| AIM |
Return every line of the data below unchanged, character for character.

| RECORD LIST |
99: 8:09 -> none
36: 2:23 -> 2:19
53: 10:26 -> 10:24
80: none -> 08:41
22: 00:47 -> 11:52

| EXERCISE RESULT |
99: 8:09 -> none
36: 2:23 -> 2:19
53: 10:26 -> 10:24
80: none -> 08:41
22: 00:47 -> 11:52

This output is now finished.